#### Aim of the exercise
Copy out each line of the material below that holds the string "degrees".

━━━━━━━━

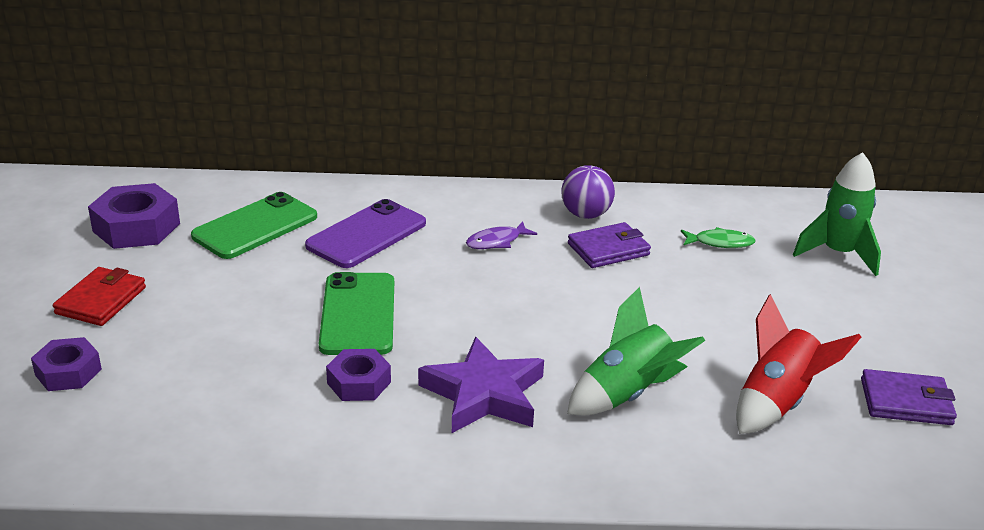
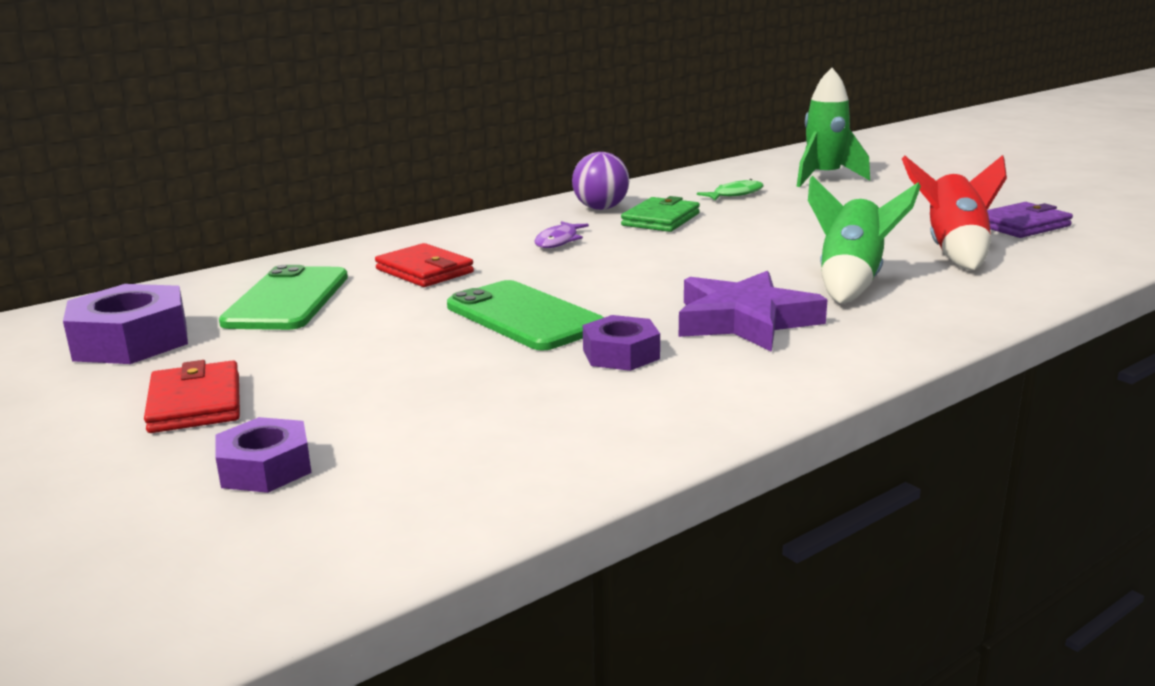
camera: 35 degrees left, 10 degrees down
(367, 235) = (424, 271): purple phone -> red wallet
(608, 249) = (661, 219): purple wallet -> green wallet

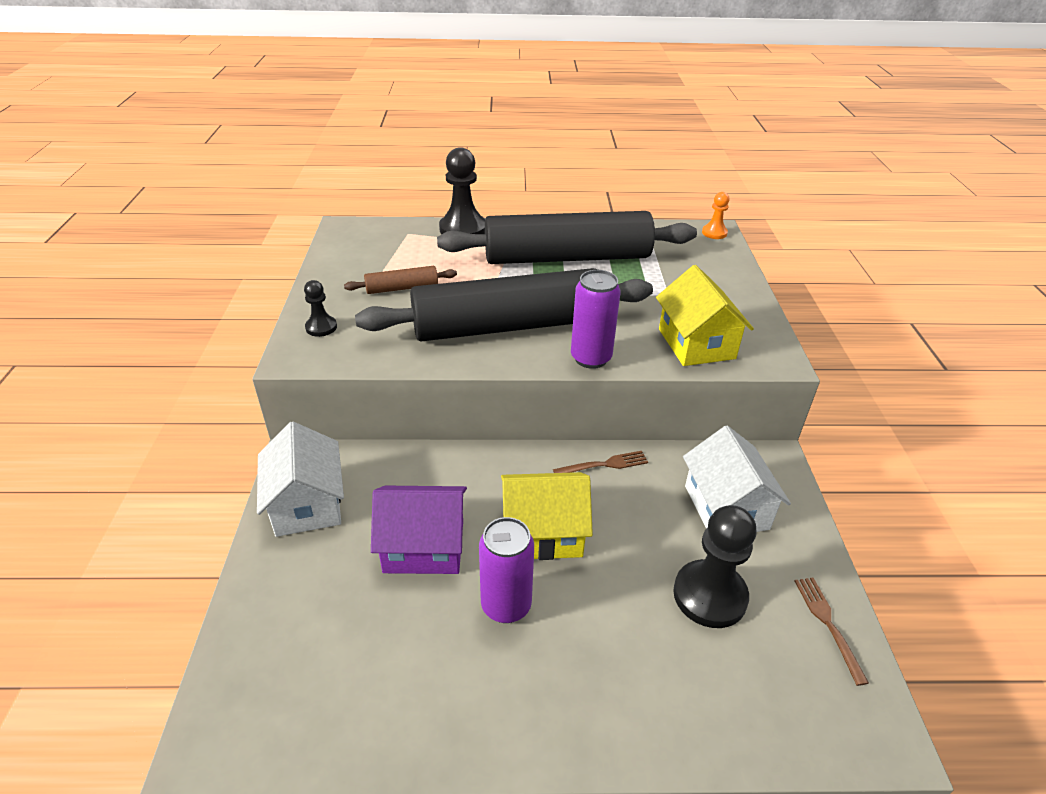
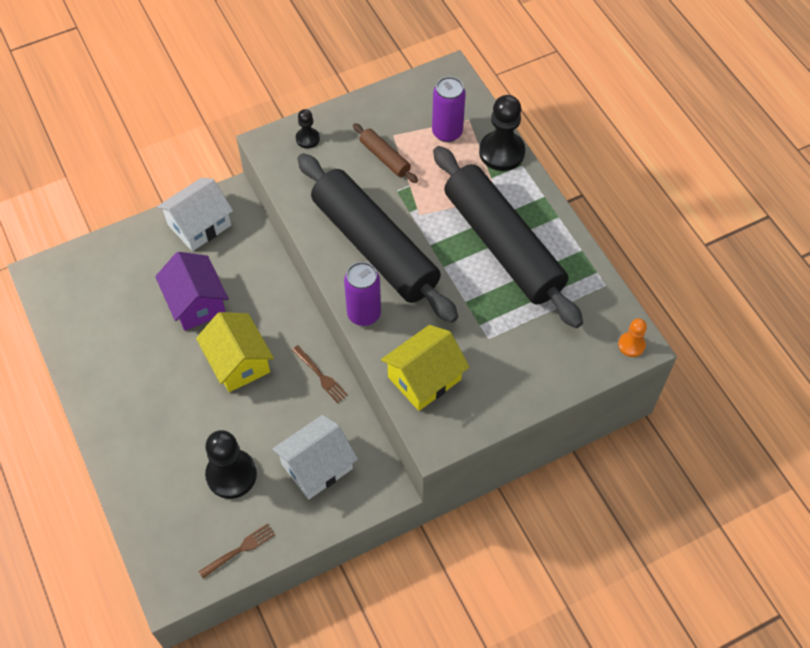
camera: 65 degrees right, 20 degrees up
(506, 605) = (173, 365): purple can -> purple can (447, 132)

━━━━━━━━

#### The completed task
camera: 35 degrees left, 10 degrees down
camera: 65 degrees right, 20 degrees up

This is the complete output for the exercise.